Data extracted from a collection
## Begin

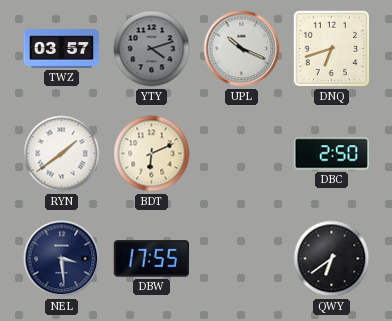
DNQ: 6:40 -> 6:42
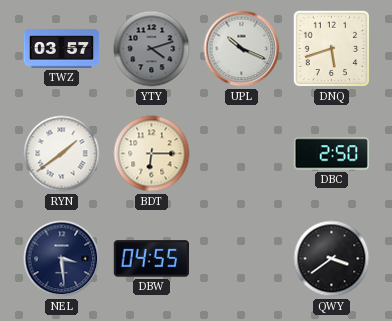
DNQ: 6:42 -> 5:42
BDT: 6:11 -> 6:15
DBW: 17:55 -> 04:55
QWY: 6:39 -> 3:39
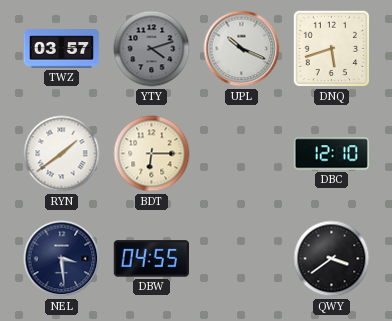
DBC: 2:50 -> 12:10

## End

_DIRECTIONS_:
Reproduce every line above verbatim, omitting the pictures.

_SOLUTION FOR THIS EXERCISE_:
DNQ: 6:40 -> 6:42
DNQ: 6:42 -> 5:42
BDT: 6:11 -> 6:15
DBW: 17:55 -> 04:55
QWY: 6:39 -> 3:39
DBC: 2:50 -> 12:10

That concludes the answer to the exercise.